# Task statement:
The response must contain every line from the records below that has "lime".

Records from a collection:
****************************************

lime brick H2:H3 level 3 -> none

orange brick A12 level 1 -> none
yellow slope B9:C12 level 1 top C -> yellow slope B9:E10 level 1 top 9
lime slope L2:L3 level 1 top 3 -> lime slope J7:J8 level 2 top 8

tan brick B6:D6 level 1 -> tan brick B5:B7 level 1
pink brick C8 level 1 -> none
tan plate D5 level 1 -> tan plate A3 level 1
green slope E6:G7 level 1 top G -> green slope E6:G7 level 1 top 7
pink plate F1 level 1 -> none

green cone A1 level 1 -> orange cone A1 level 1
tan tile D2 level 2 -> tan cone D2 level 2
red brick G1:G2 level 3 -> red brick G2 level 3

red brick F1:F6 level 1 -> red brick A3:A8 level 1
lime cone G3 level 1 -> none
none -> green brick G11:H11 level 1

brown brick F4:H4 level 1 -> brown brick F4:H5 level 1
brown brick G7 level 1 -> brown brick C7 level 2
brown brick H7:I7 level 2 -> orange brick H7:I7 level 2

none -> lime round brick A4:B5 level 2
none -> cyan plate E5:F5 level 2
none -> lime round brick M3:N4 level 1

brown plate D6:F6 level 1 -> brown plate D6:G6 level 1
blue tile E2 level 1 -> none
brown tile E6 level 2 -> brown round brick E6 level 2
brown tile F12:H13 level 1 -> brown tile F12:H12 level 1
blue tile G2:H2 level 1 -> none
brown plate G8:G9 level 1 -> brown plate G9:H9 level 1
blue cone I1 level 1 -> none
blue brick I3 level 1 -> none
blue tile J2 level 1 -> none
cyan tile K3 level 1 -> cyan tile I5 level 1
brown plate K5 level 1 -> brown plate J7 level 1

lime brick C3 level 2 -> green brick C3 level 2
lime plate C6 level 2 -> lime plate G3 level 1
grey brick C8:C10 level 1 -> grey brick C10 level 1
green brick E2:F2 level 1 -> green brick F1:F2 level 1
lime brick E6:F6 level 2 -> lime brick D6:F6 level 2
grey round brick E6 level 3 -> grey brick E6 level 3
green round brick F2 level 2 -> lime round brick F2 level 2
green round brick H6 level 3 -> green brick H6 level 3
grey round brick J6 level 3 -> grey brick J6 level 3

****************************************

# Answer area:
lime brick H2:H3 level 3 -> none
lime slope L2:L3 level 1 top 3 -> lime slope J7:J8 level 2 top 8
lime cone G3 level 1 -> none
none -> lime round brick A4:B5 level 2
none -> lime round brick M3:N4 level 1
lime brick C3 level 2 -> green brick C3 level 2
lime plate C6 level 2 -> lime plate G3 level 1
lime brick E6:F6 level 2 -> lime brick D6:F6 level 2
green round brick F2 level 2 -> lime round brick F2 level 2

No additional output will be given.